LISTED ENTRIES:

+ + + +

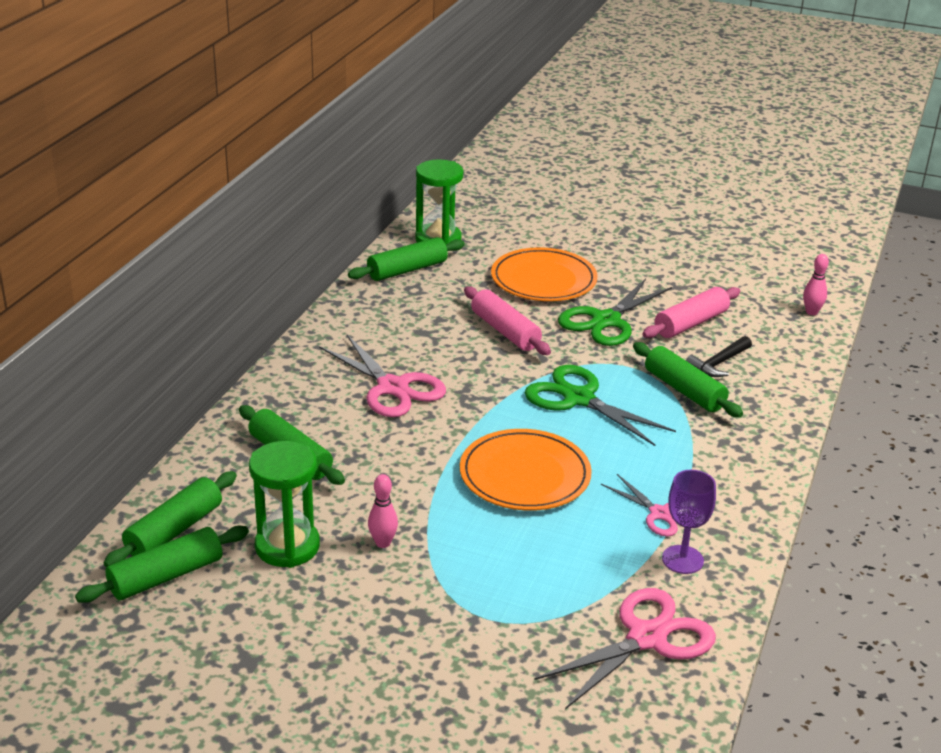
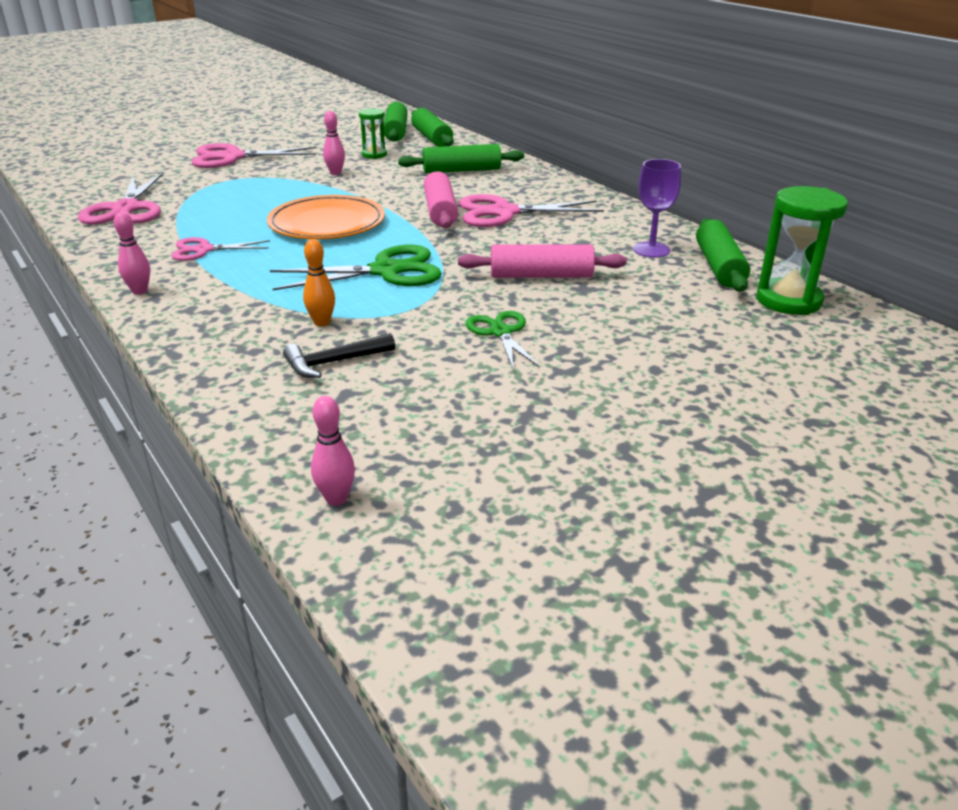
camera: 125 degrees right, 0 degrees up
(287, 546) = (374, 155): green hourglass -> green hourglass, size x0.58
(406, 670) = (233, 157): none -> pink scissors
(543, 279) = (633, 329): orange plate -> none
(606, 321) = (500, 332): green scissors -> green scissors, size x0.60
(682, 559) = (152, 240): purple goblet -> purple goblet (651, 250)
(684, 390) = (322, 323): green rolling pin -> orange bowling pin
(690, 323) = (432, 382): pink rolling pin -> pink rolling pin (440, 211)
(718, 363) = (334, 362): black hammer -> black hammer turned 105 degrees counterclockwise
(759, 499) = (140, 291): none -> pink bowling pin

+ + + +

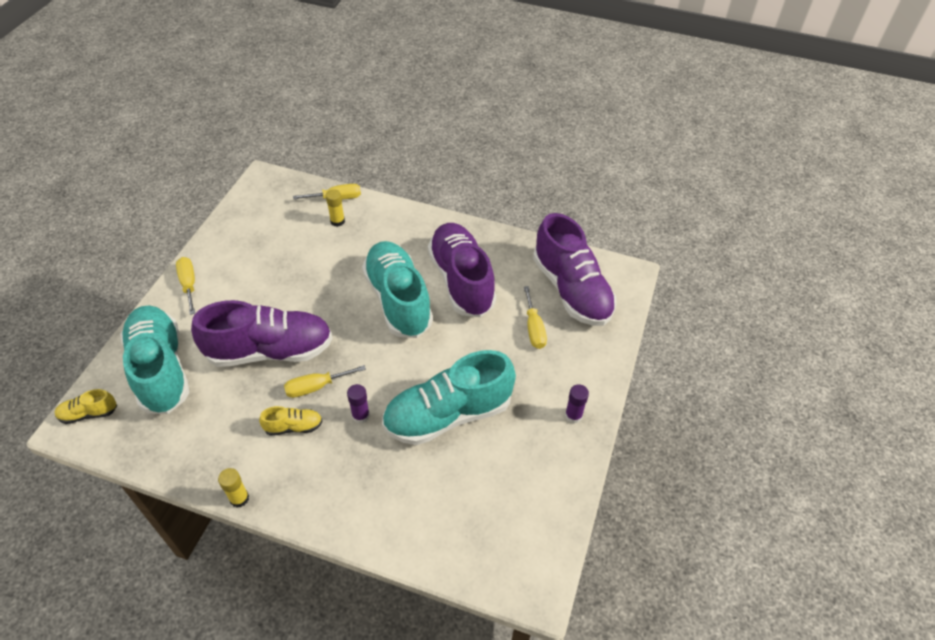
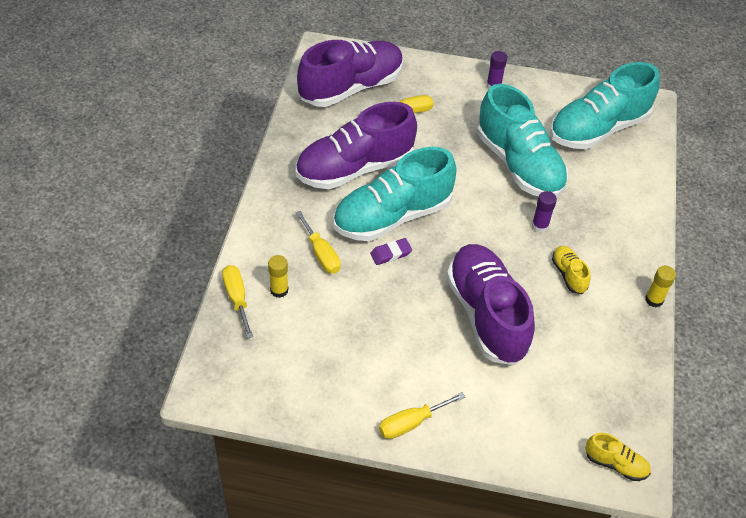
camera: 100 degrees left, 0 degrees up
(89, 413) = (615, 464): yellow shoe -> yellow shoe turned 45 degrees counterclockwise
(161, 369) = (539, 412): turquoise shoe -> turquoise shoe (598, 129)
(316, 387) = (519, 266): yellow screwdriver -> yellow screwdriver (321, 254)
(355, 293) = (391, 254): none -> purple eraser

+ + + +

WHAT NEEDS TO BE DONE:
Could you restate, word for word, the lines above from the one with "(287, 546) = (374, 155): green" to the one with "(690, 323) = (432, 382): pink", both included?

WRITTEN REPLY:
(287, 546) = (374, 155): green hourglass -> green hourglass, size x0.58
(406, 670) = (233, 157): none -> pink scissors
(543, 279) = (633, 329): orange plate -> none
(606, 321) = (500, 332): green scissors -> green scissors, size x0.60
(682, 559) = (152, 240): purple goblet -> purple goblet (651, 250)
(684, 390) = (322, 323): green rolling pin -> orange bowling pin
(690, 323) = (432, 382): pink rolling pin -> pink rolling pin (440, 211)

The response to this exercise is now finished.